THE TASK>
The entries that follow need to be printed exactly as they are, minus any pictures.

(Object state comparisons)
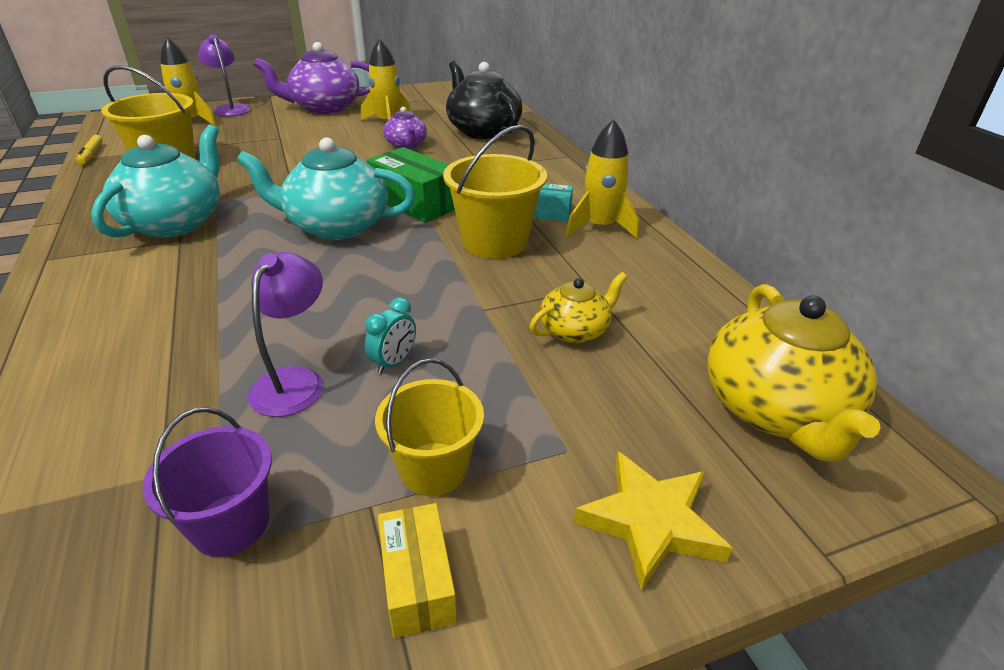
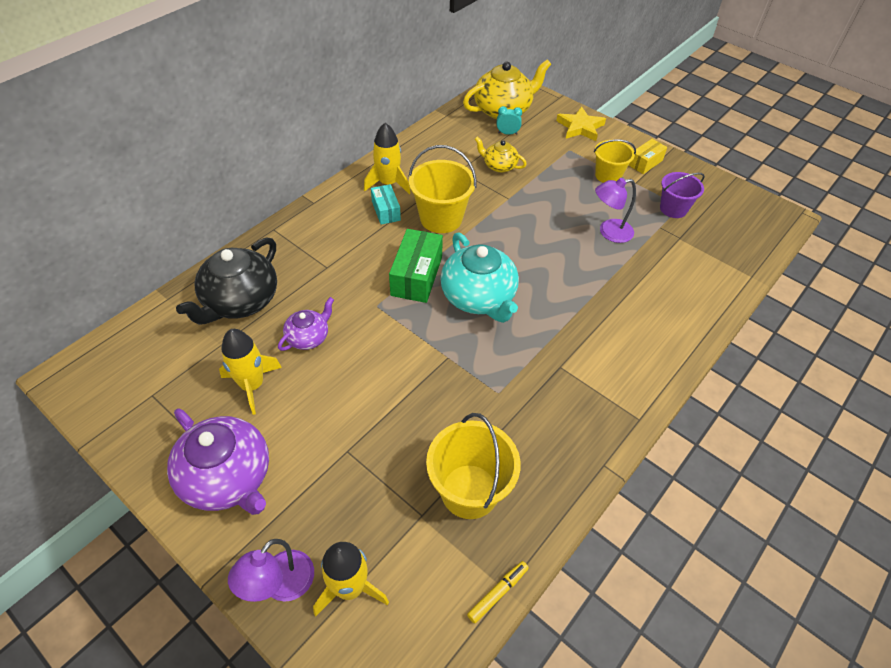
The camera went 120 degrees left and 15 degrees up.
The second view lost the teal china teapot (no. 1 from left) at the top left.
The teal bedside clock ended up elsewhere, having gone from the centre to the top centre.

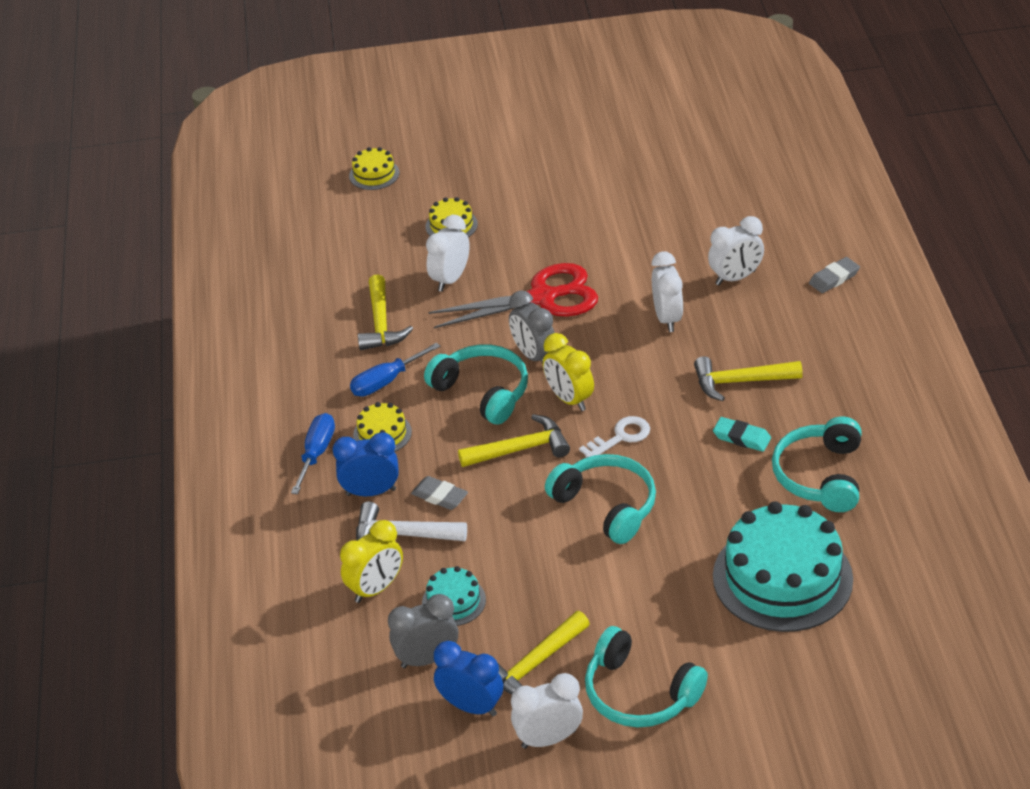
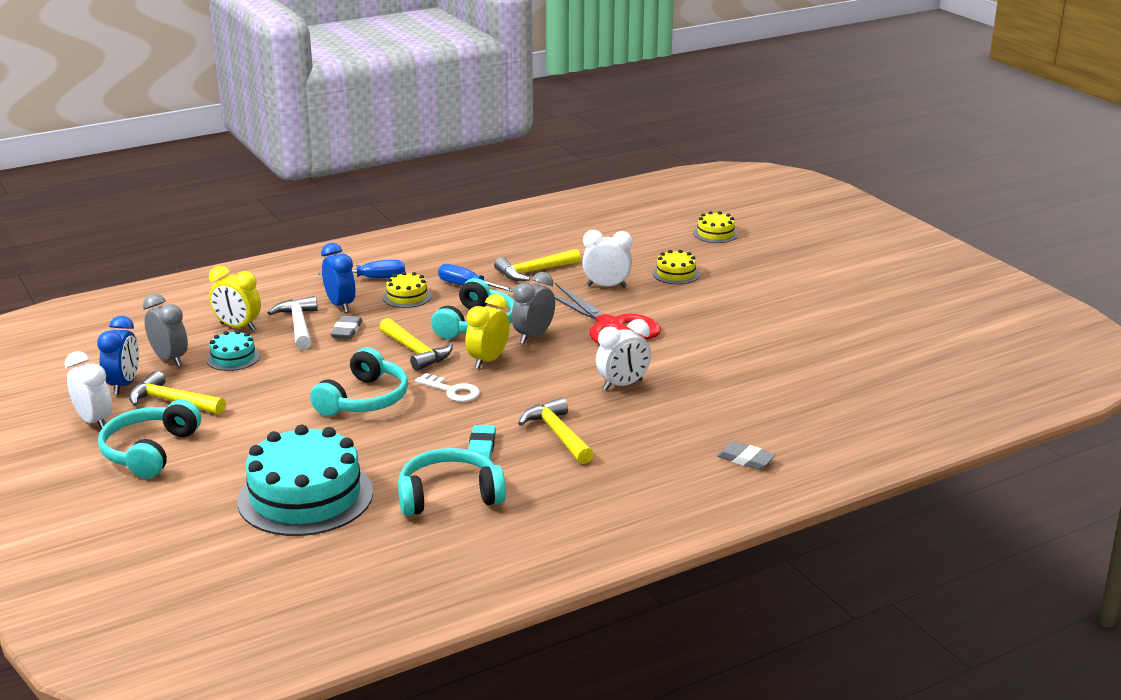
The camera went 65 degrees right and 15 degrees down.
The second view lost the white bedside clock (no. 4 from left) at the top right.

REPLY TO THE EXERCISE>
The camera went 120 degrees left and 15 degrees up.
The second view lost the teal china teapot (no. 1 from left) at the top left.
The teal bedside clock ended up elsewhere, having gone from the centre to the top centre.

The camera went 65 degrees right and 15 degrees down.
The second view lost the white bedside clock (no. 4 from left) at the top right.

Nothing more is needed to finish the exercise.